**** Exercise data ****

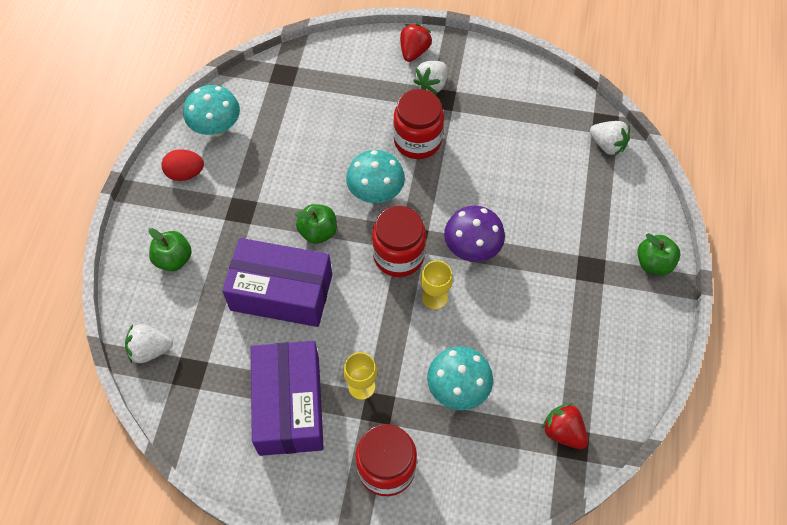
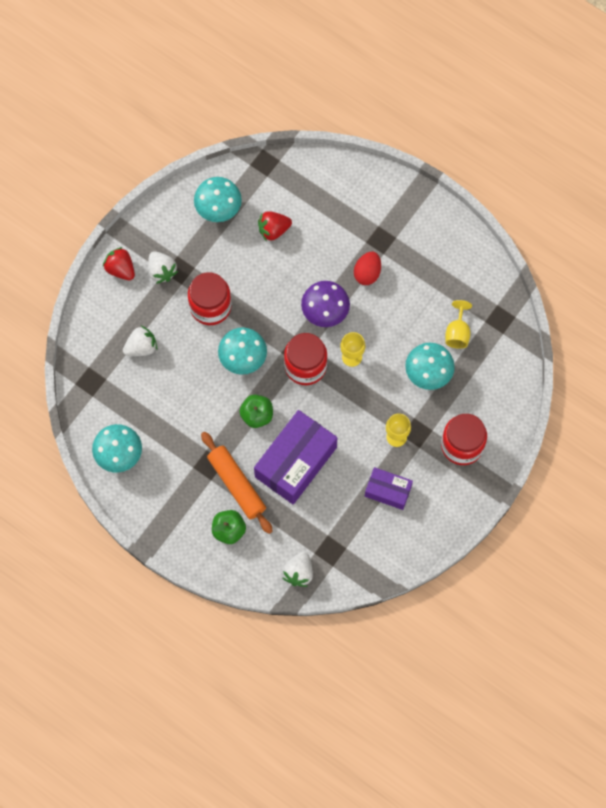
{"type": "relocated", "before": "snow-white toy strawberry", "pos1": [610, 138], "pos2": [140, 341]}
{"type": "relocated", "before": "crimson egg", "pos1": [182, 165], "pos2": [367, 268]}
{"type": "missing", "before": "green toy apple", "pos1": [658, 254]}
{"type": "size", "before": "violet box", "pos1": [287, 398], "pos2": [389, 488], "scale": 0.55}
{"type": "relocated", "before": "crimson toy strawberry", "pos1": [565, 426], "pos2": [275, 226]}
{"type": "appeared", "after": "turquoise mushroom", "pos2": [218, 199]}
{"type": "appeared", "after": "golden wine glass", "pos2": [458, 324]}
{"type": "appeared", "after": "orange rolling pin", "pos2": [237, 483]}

****

- _What is required_: Where a line of the records includes "appeared", copy it.

- _Finished exercise_:
{"type": "appeared", "after": "turquoise mushroom", "pos2": [218, 199]}
{"type": "appeared", "after": "golden wine glass", "pos2": [458, 324]}
{"type": "appeared", "after": "orange rolling pin", "pos2": [237, 483]}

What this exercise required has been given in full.